Object matching data:
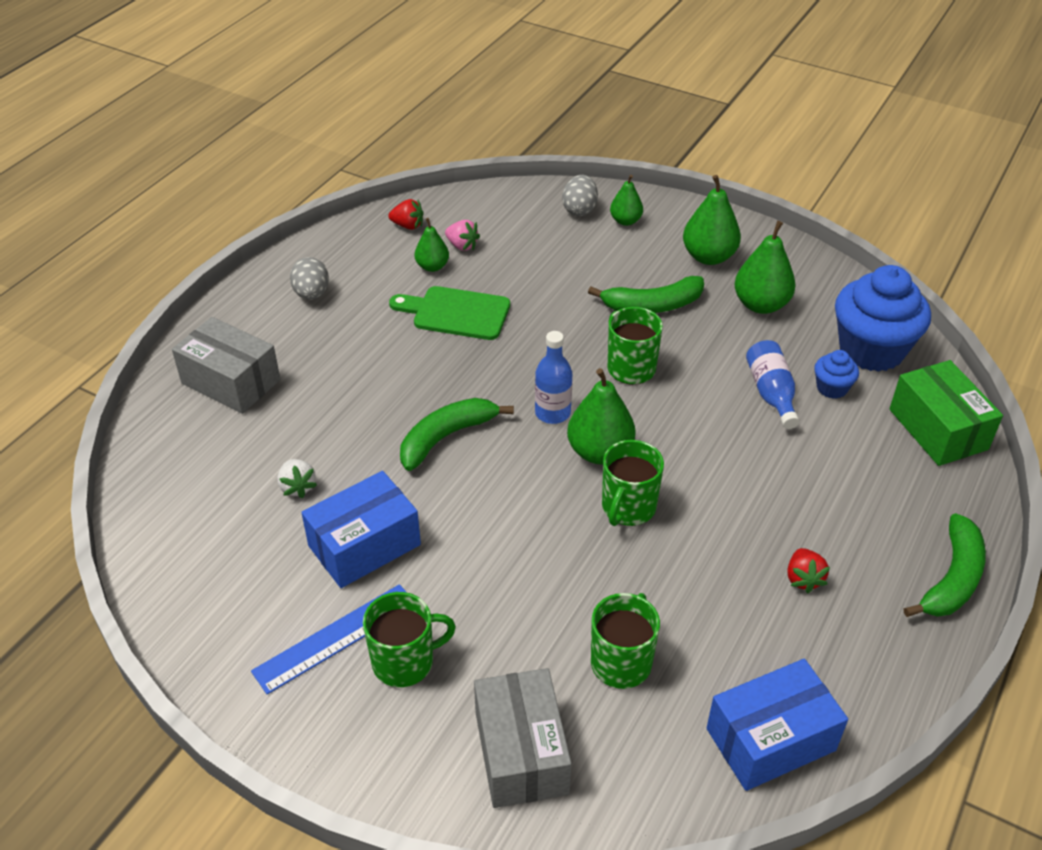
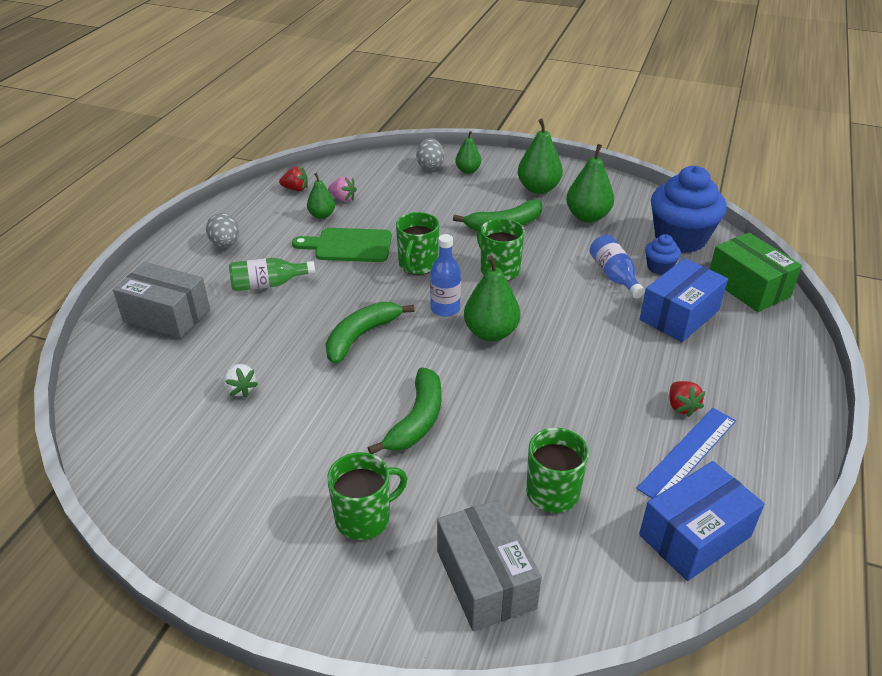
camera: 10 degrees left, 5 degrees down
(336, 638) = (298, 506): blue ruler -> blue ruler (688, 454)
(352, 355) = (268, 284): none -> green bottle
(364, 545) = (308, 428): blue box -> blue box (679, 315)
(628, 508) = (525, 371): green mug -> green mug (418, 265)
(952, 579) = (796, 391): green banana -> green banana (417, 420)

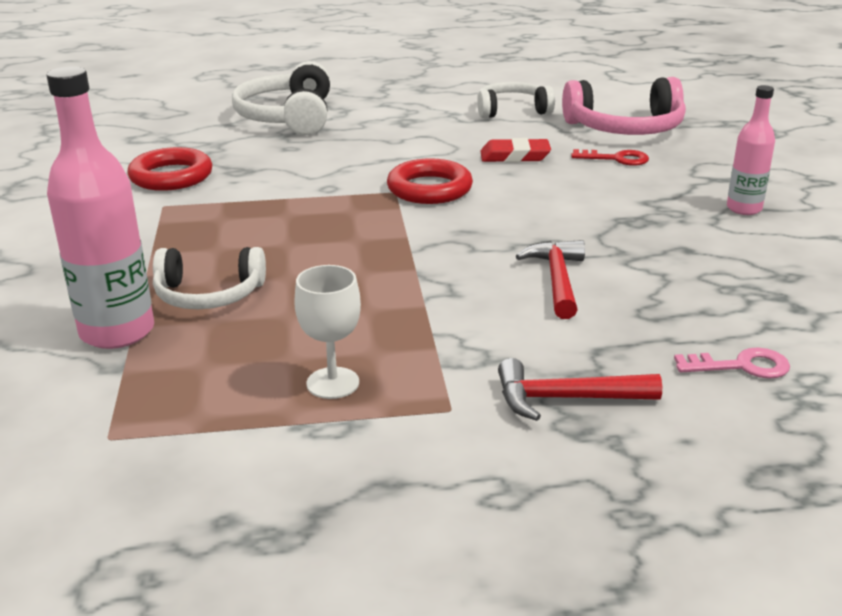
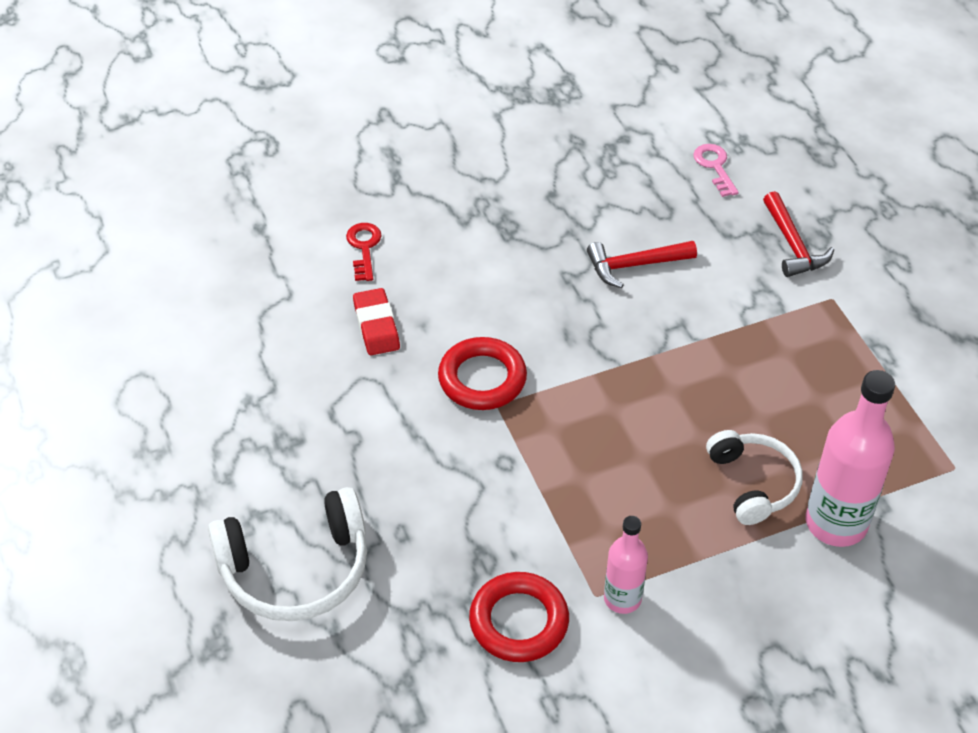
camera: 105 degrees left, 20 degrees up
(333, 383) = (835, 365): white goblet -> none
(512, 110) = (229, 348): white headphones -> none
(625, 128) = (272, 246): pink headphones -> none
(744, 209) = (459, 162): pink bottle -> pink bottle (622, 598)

### Work item
Print the entries as they stand, first line through the line holding "(512, 110) = (229, 348): white", with every picture removed.

### Worked solution
camera: 10 degrees left, 5 degrees down
(336, 638) = (298, 506): blue ruler -> blue ruler (688, 454)
(352, 355) = (268, 284): none -> green bottle
(364, 545) = (308, 428): blue box -> blue box (679, 315)
(628, 508) = (525, 371): green mug -> green mug (418, 265)
(952, 579) = (796, 391): green banana -> green banana (417, 420)

camera: 105 degrees left, 20 degrees up
(333, 383) = (835, 365): white goblet -> none
(512, 110) = (229, 348): white headphones -> none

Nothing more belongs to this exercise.